# [Goal of the exercise]
Please set down only the lines from the one containing "U4 pin IB: U3/IO5 -> U3/IO16" through the end of the entries below, exactly, minus any pictures.

(Stored data entries)
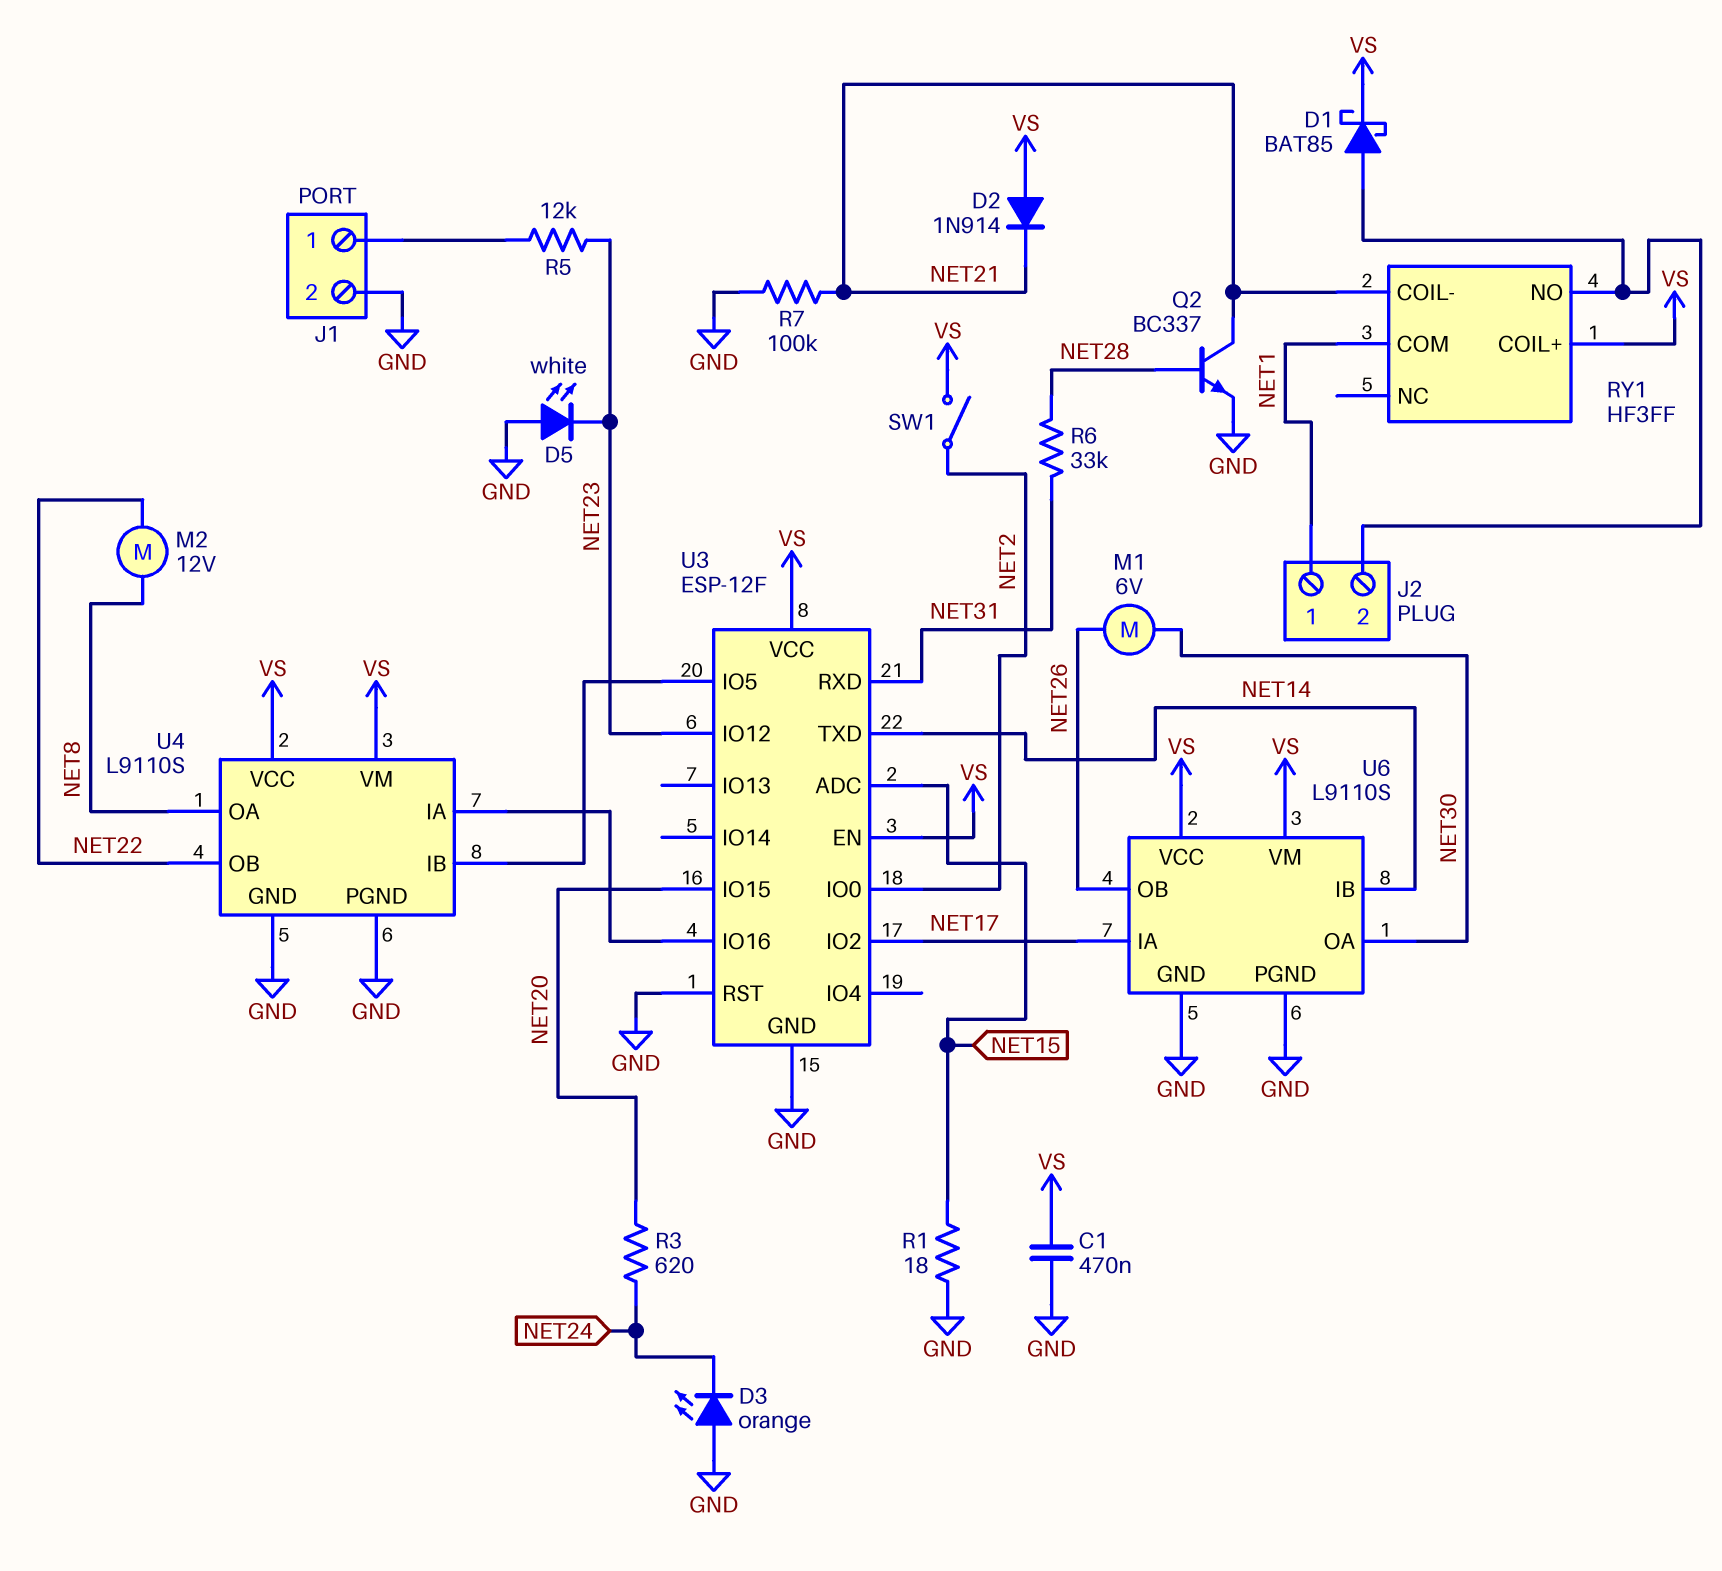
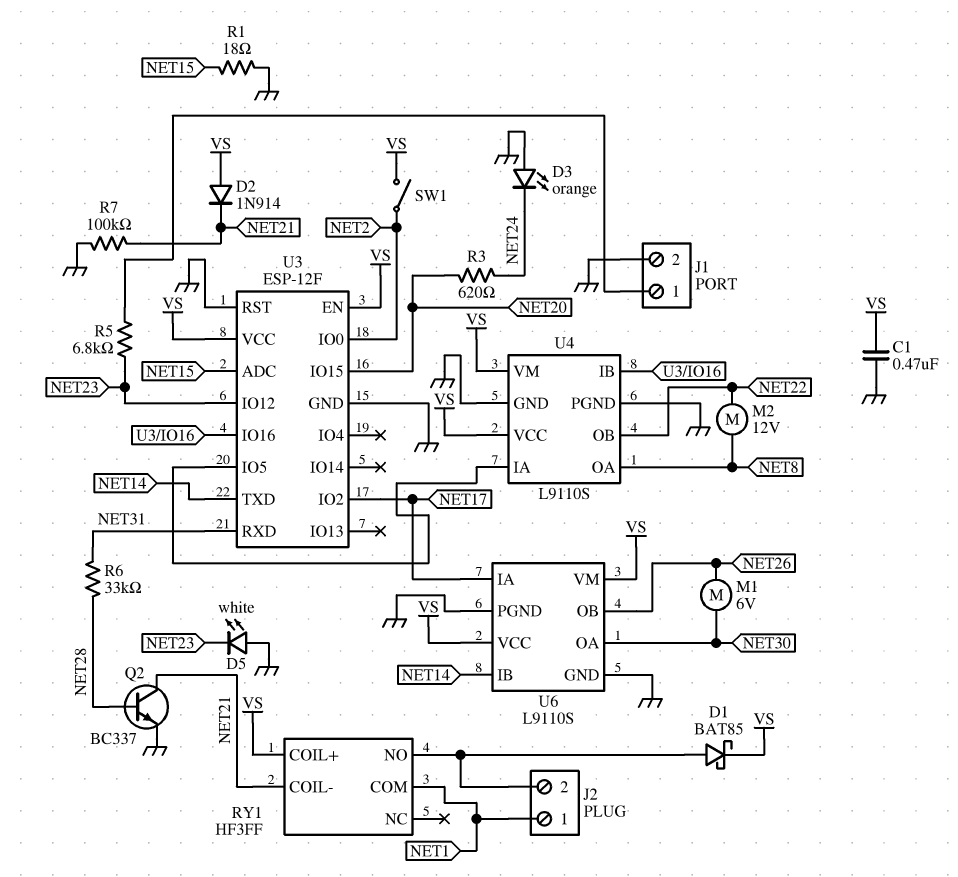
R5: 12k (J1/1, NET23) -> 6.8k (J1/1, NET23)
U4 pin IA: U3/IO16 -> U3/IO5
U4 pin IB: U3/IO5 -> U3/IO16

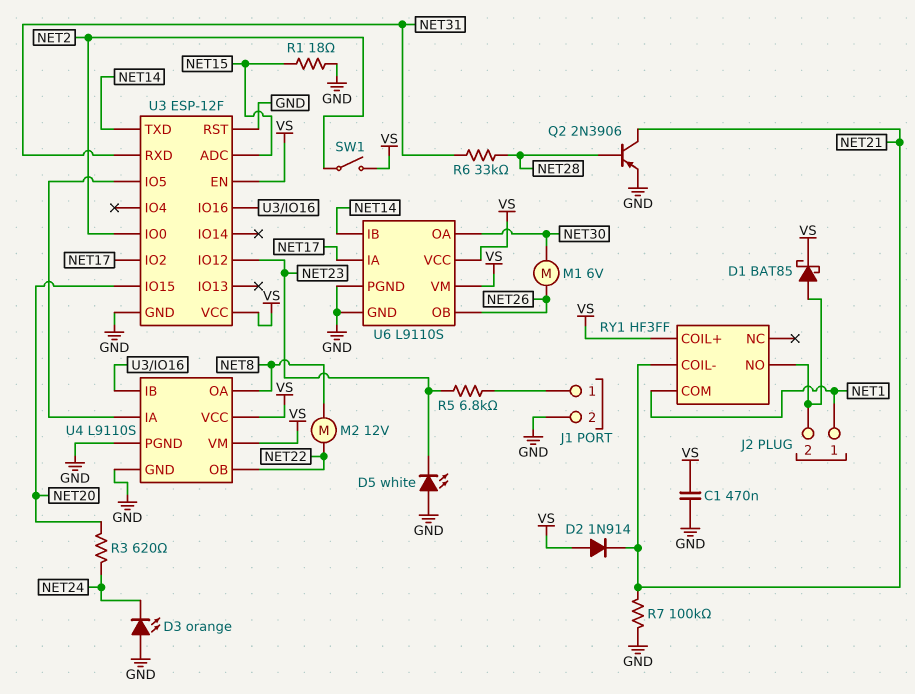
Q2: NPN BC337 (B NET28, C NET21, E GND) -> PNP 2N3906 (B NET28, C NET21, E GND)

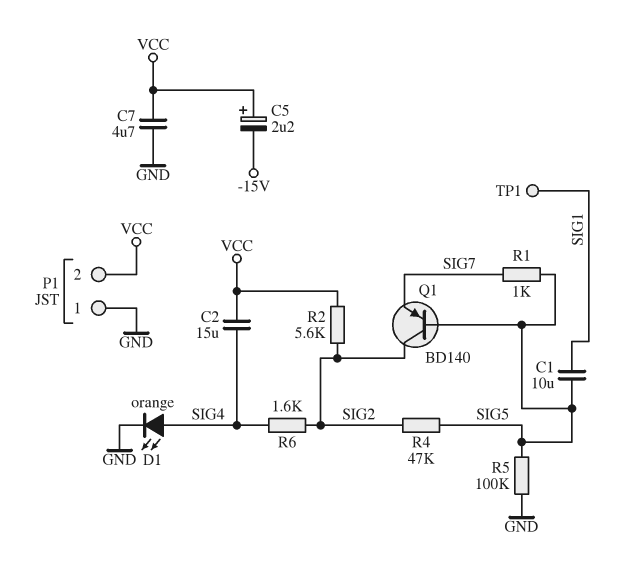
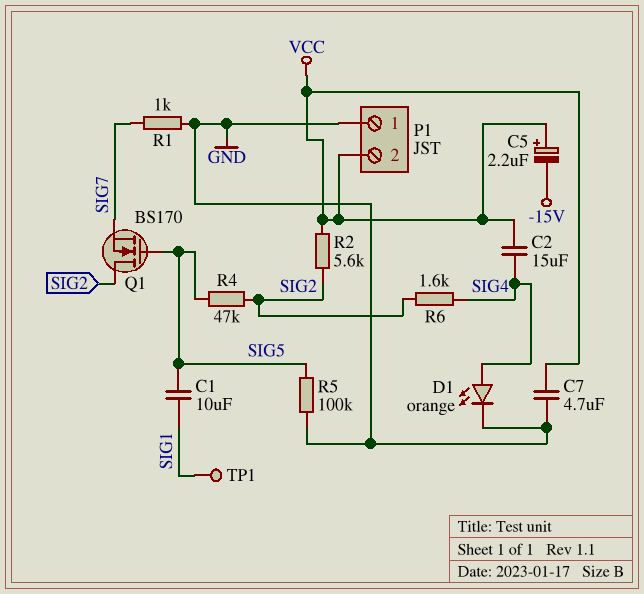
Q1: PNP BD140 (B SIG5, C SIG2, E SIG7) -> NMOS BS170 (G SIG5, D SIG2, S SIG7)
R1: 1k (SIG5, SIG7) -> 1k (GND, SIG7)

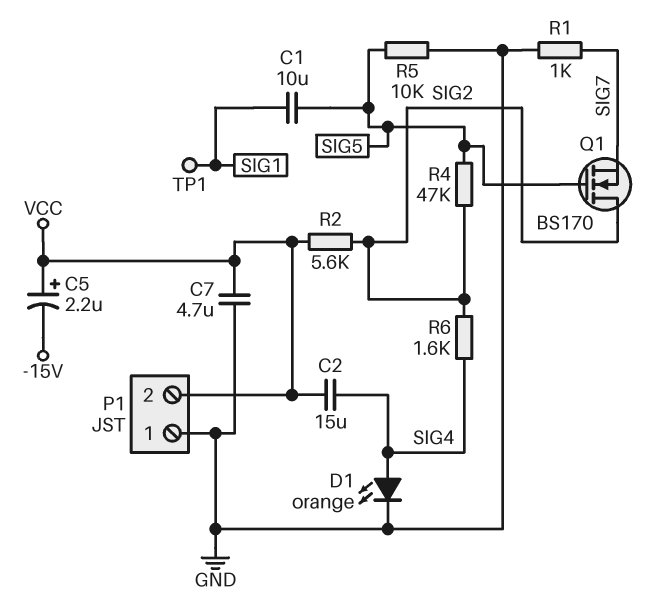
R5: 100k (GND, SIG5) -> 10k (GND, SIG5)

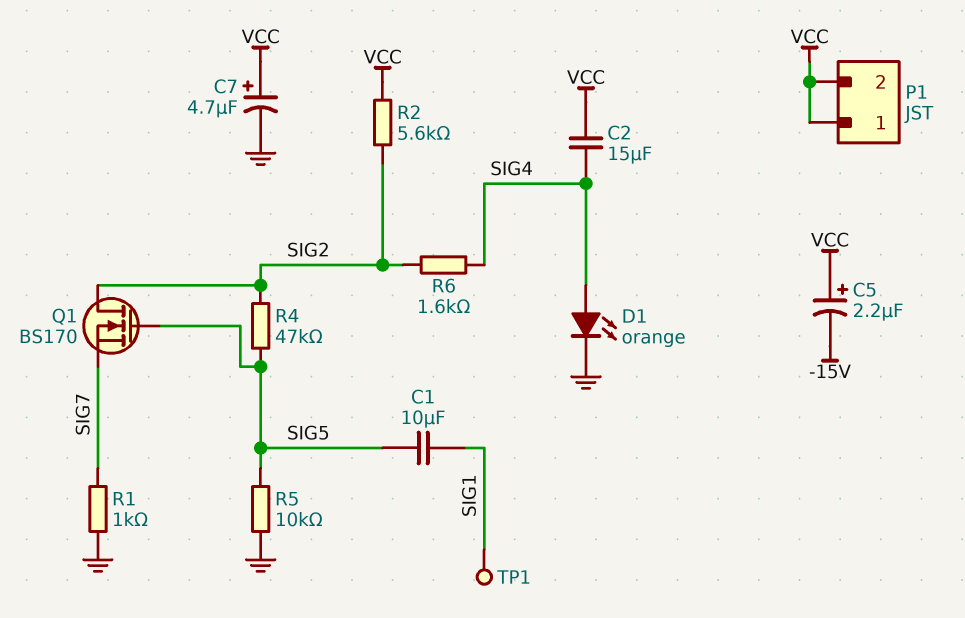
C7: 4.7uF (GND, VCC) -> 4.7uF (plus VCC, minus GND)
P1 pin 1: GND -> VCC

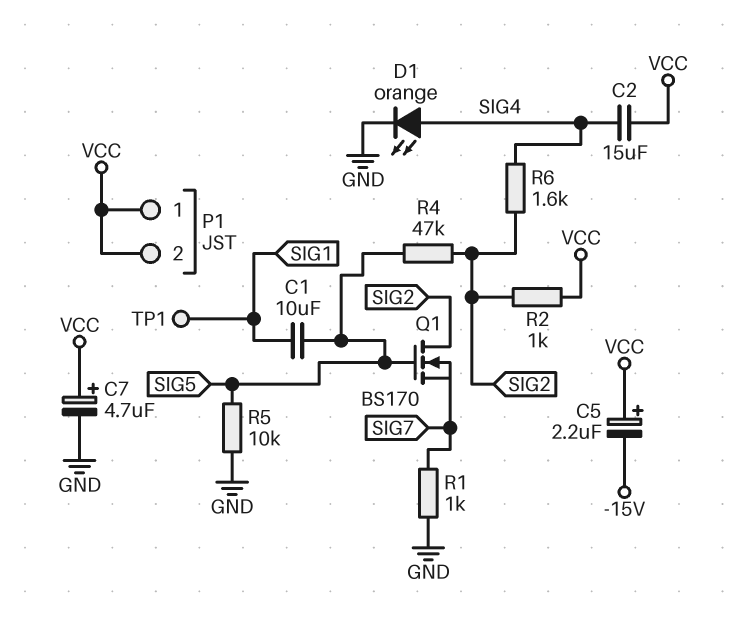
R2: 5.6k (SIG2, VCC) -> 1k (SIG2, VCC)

# [Response to the exercise]
U4 pin IB: U3/IO5 -> U3/IO16

Q2: NPN BC337 (B NET28, C NET21, E GND) -> PNP 2N3906 (B NET28, C NET21, E GND)

Q1: PNP BD140 (B SIG5, C SIG2, E SIG7) -> NMOS BS170 (G SIG5, D SIG2, S SIG7)
R1: 1k (SIG5, SIG7) -> 1k (GND, SIG7)

R5: 100k (GND, SIG5) -> 10k (GND, SIG5)

C7: 4.7uF (GND, VCC) -> 4.7uF (plus VCC, minus GND)
P1 pin 1: GND -> VCC

R2: 5.6k (SIG2, VCC) -> 1k (SIG2, VCC)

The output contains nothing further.